* _Instructions for the task_:
Search the records for the string "yellow", then copy each line where it appears.
*** Opening Exercise input ***
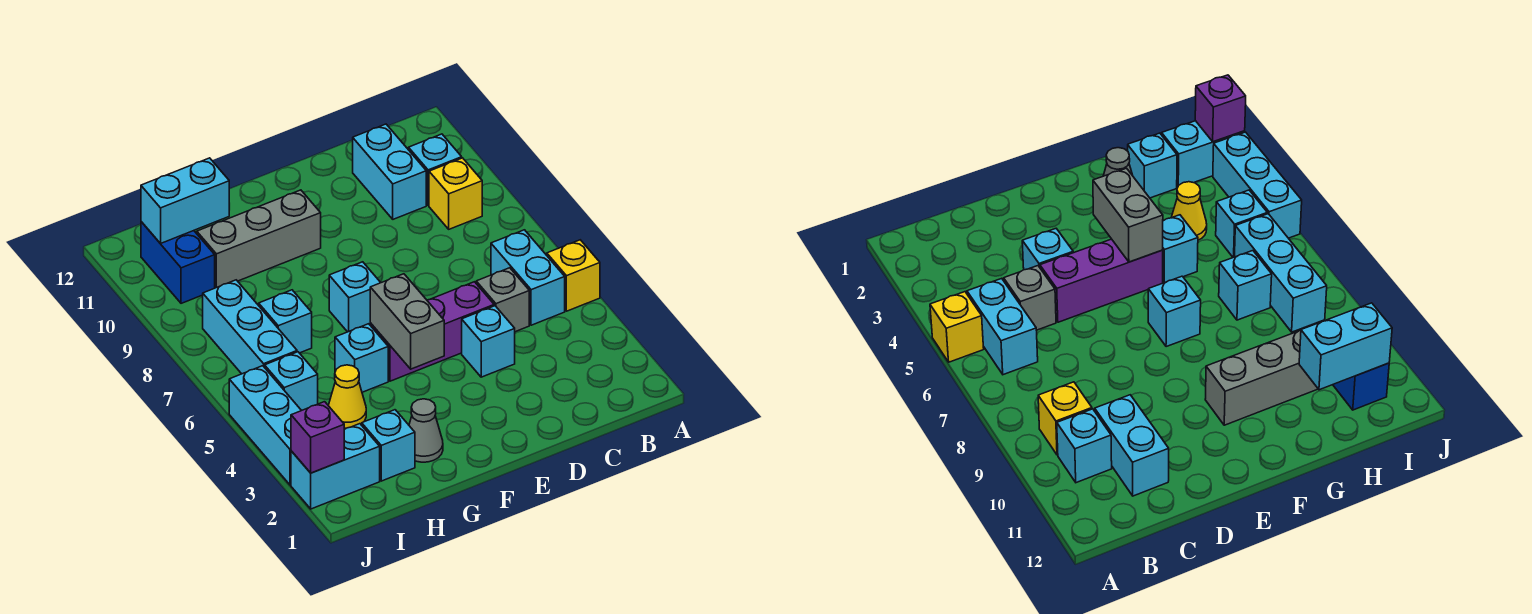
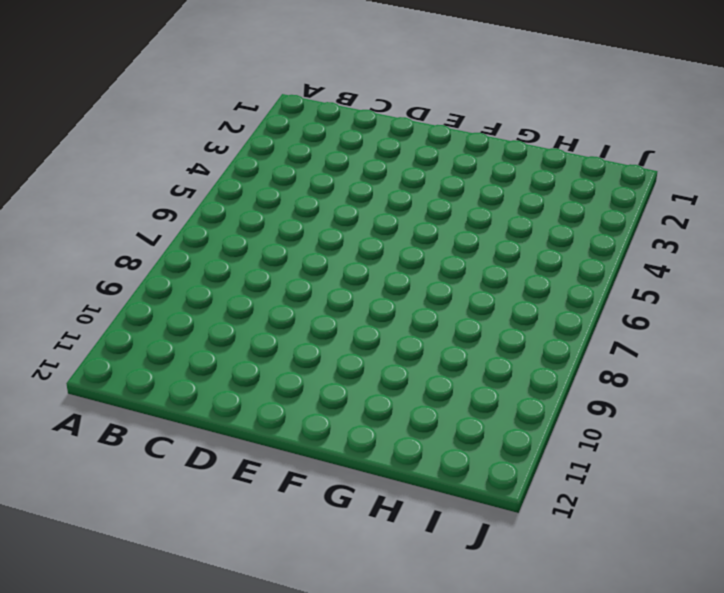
none -> yellow brick A5 level 1
none -> cyan brick B5:B6 level 1
none -> yellow brick B9 level 1

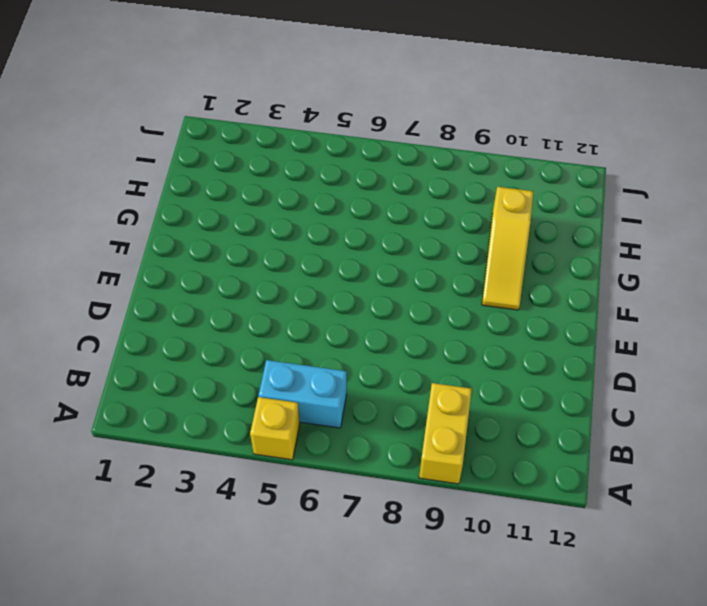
yellow brick A9:B9 level 1 -> yellow brick B9 level 1
yellow slope F10:H10 level 1 top H -> grey brick F10:H10 level 1
none -> cyan brick B10 level 1
none -> grey brick C5 level 1
none -> cyan brick C10:C11 level 1

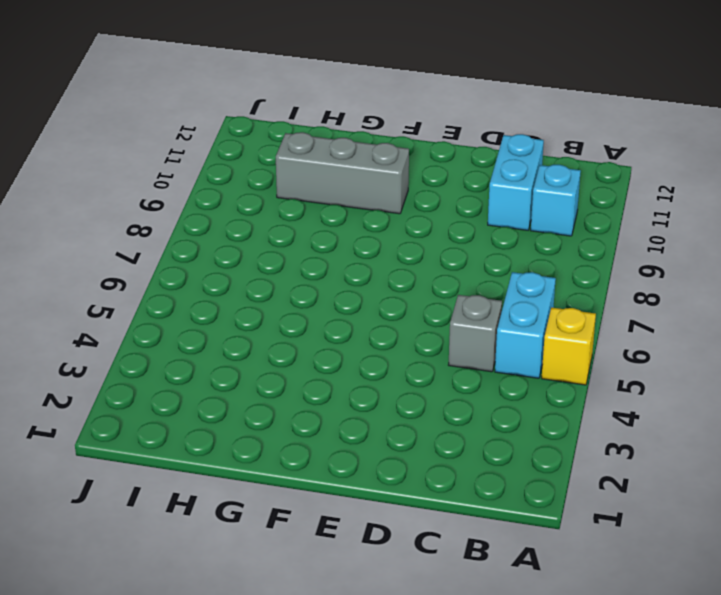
none -> yellow brick B9 level 1
none -> cyan brick D4 level 1
none -> purple brick D5:F5 level 1

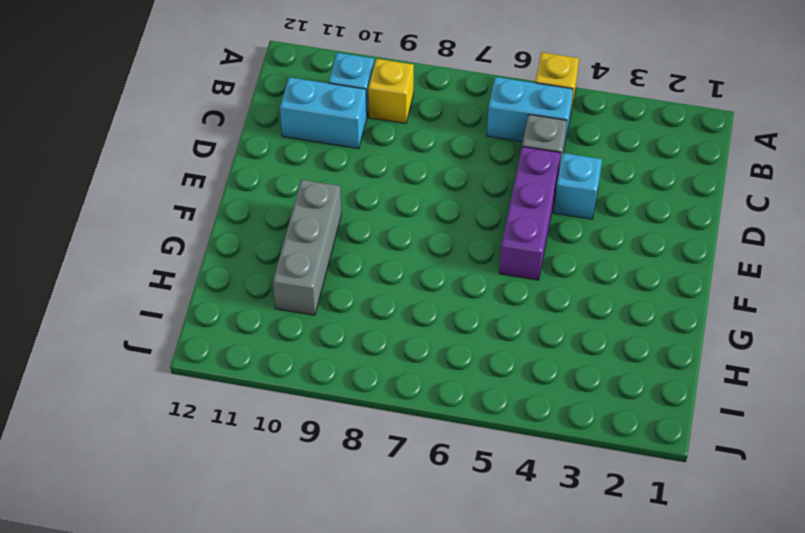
none -> cyan brick F7 level 1
none -> grey cone G2 level 1
none -> cyan brick G5 level 1

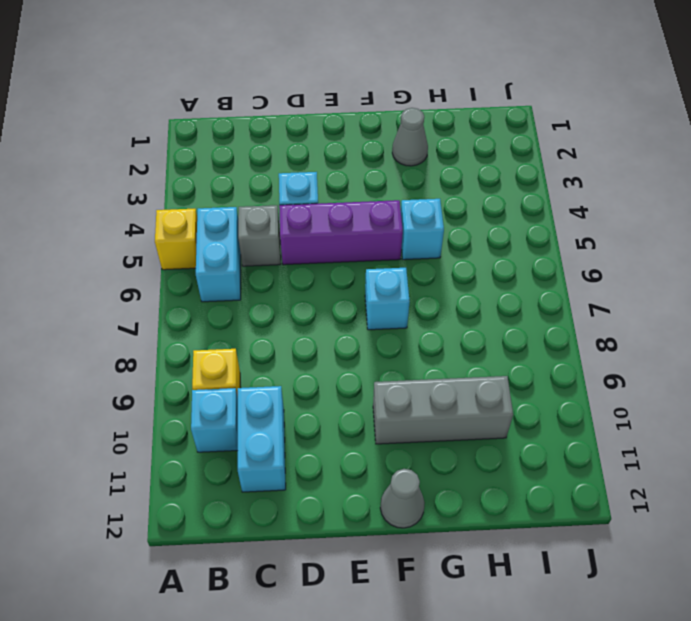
grey cone F12 level 1 -> none
none -> cyan brick H2 level 1
none -> yellow cone H4 level 1
none -> cyan brick H7 level 1

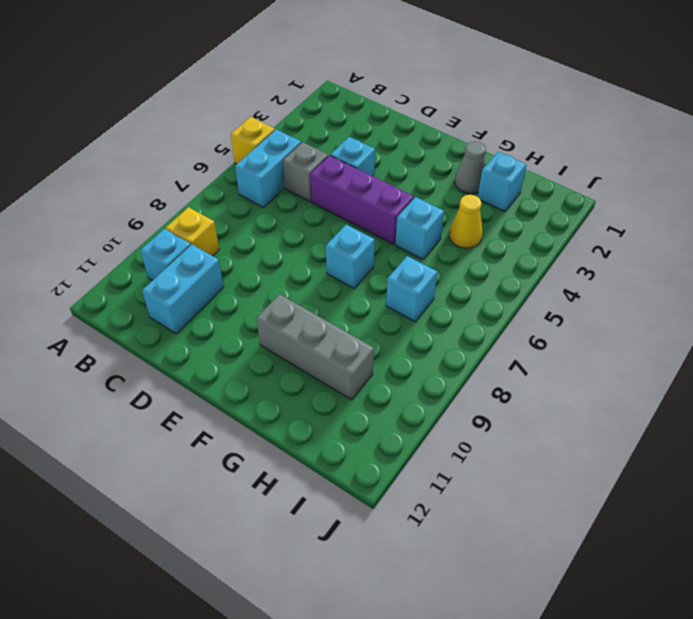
none -> cyan brick I2:J2 level 1
none -> cyan brick I5 level 1
none -> cyan brick I6:I8 level 1

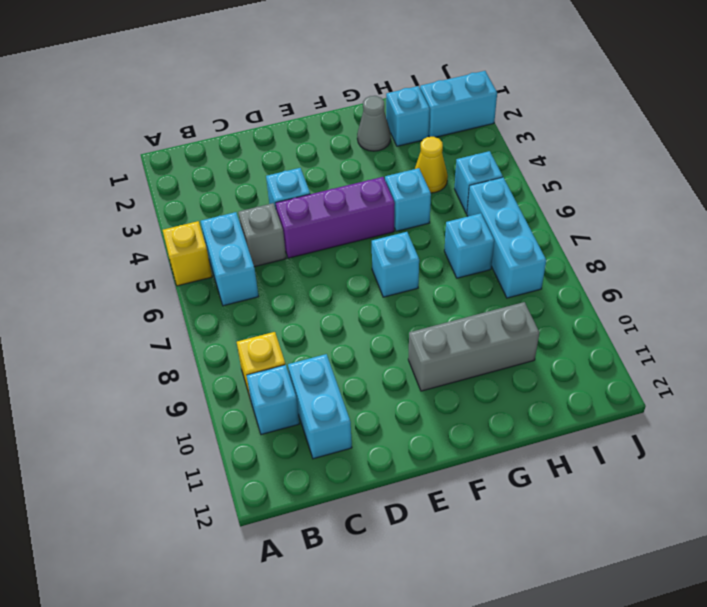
none -> blue brick I10:I11 level 1
none -> cyan brick J3:J5 level 1
none -> grey brick F4:F5 level 2

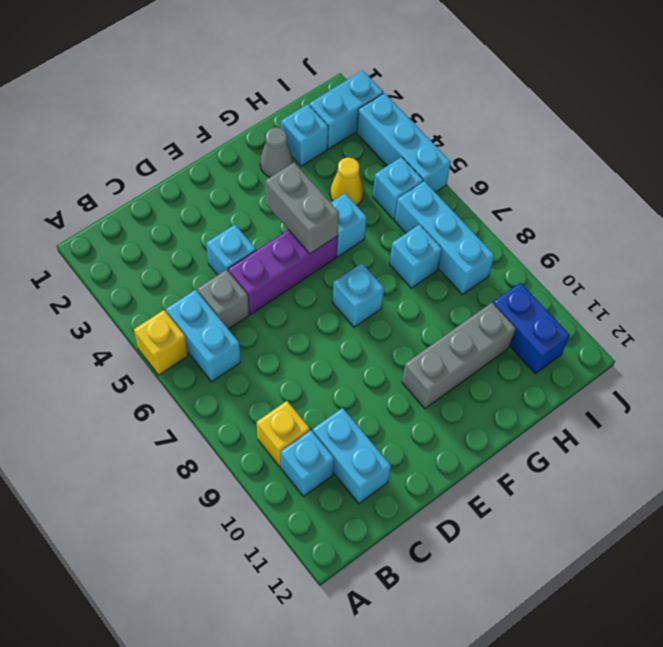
none -> cyan brick H11:I11 level 2
none -> purple brick J2 level 2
*** Closing Exercise input ***
* _Solution to the exercise_:
none -> yellow brick A5 level 1
none -> yellow brick B9 level 1
yellow brick A9:B9 level 1 -> yellow brick B9 level 1
yellow slope F10:H10 level 1 top H -> grey brick F10:H10 level 1
none -> yellow brick B9 level 1
none -> yellow cone H4 level 1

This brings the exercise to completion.